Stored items
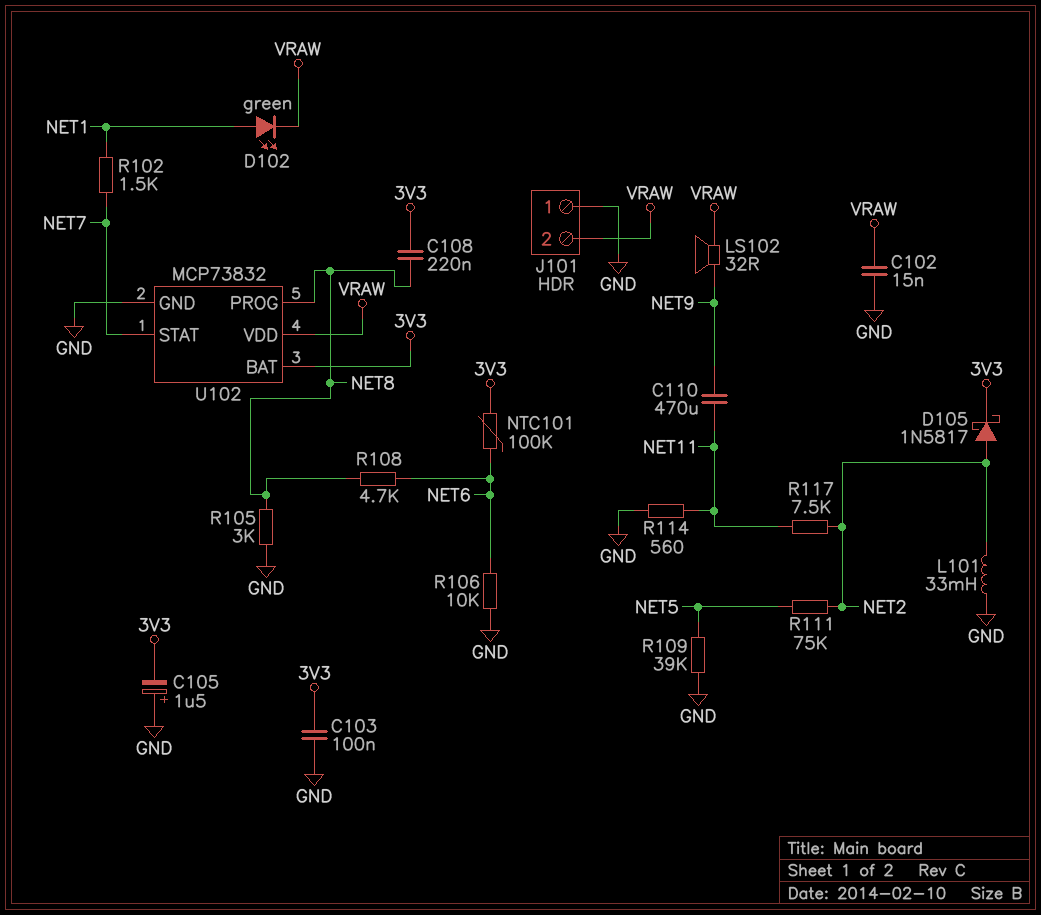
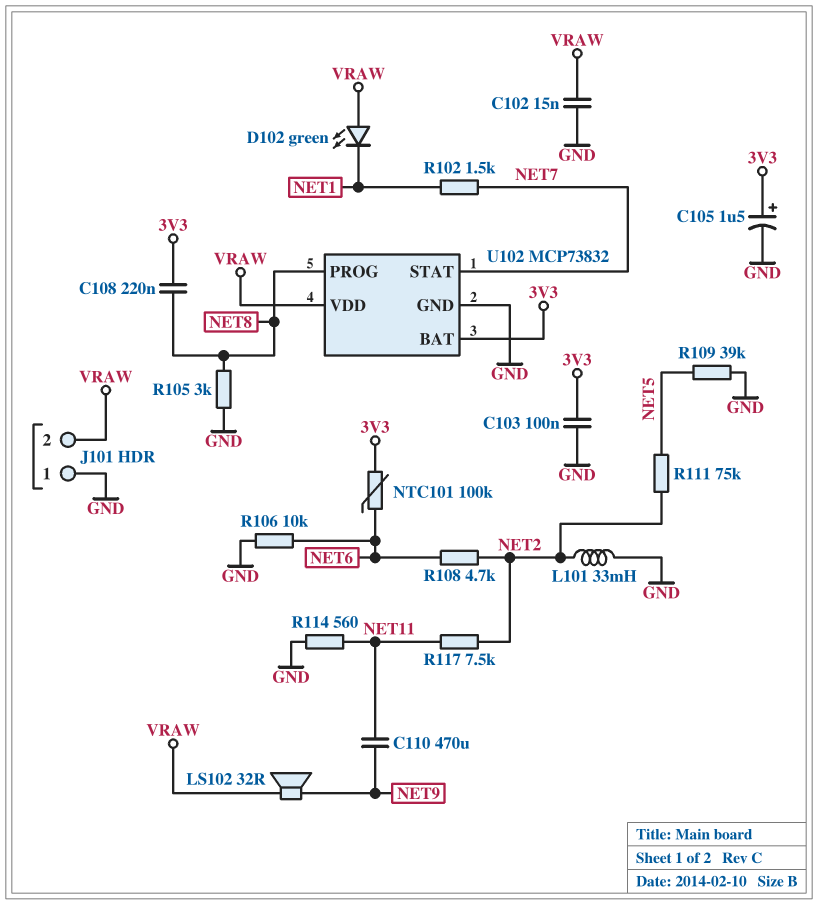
C105: 1.5uF (plus GND, minus 3V3) -> 1.5uF (plus 3V3, minus GND)
D102: LED green (A NET1, K VRAW) -> LED green (A VRAW, K NET1)
D105: schottky 1N5817 (A NET2, K 3V3) -> none
R108: 4.7k (NET6, NET8) -> 4.7k (NET2, NET6)

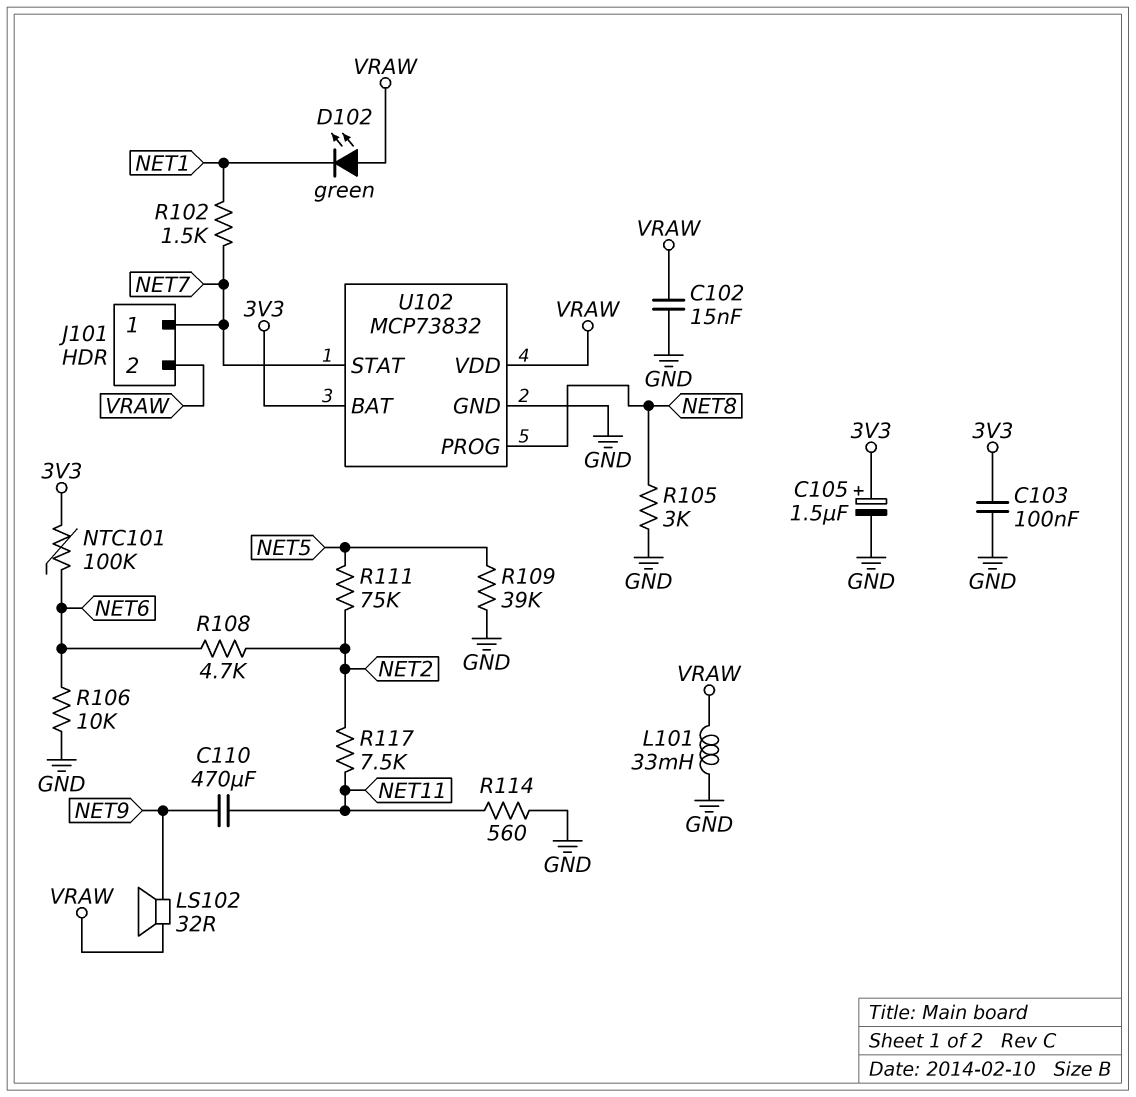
C108: 220nF (3V3, NET8) -> none
J101 pin 1: GND -> NET7
L101: 33mH (GND, NET2) -> 33mH (GND, VRAW)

▶ _TASK GOAL_
Each line holding the word "none" must be pulled from the records.

▶ _YOUR RESPONSE_
D105: schottky 1N5817 (A NET2, K 3V3) -> none
C108: 220nF (3V3, NET8) -> none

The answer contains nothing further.